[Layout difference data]
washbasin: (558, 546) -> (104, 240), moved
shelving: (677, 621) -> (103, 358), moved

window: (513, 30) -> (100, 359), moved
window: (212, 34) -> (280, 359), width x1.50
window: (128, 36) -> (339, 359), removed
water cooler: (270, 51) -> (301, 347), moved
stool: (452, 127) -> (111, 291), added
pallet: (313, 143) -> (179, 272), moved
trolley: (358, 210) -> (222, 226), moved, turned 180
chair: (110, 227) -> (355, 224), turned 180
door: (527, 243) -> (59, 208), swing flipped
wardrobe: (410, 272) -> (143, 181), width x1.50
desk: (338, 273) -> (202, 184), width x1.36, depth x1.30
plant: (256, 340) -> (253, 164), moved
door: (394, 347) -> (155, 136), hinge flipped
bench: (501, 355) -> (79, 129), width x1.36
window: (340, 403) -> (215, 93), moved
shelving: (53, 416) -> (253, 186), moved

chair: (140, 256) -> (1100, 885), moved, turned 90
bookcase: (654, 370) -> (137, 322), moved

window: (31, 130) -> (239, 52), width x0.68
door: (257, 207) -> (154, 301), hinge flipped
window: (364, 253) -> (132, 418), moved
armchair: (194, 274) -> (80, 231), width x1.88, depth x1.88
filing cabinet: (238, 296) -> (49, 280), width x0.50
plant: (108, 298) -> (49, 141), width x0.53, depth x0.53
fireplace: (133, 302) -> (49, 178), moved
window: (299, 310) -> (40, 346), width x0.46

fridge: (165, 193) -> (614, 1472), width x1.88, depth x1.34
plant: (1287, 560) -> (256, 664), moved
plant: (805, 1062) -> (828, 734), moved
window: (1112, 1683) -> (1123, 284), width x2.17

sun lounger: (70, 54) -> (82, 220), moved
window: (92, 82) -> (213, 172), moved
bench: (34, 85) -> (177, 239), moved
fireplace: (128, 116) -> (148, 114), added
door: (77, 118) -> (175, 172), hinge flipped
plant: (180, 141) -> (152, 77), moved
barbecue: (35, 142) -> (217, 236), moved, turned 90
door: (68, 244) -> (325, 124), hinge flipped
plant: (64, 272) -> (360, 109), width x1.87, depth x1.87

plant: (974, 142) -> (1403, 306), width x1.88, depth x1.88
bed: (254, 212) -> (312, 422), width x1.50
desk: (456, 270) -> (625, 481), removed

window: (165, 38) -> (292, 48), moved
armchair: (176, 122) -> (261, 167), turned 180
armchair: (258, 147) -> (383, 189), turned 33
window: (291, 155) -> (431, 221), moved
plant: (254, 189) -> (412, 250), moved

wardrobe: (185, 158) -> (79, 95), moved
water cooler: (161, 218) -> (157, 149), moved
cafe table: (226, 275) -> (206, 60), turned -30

→ **What needs to be done**: Repeat precisely the lines of the data starting at the one containing "armchair: (258, 147) -> (383, 189), turned 33", last line included.

→ **Expected output**:
armchair: (258, 147) -> (383, 189), turned 33
window: (291, 155) -> (431, 221), moved
plant: (254, 189) -> (412, 250), moved

wardrobe: (185, 158) -> (79, 95), moved
water cooler: (161, 218) -> (157, 149), moved
cafe table: (226, 275) -> (206, 60), turned -30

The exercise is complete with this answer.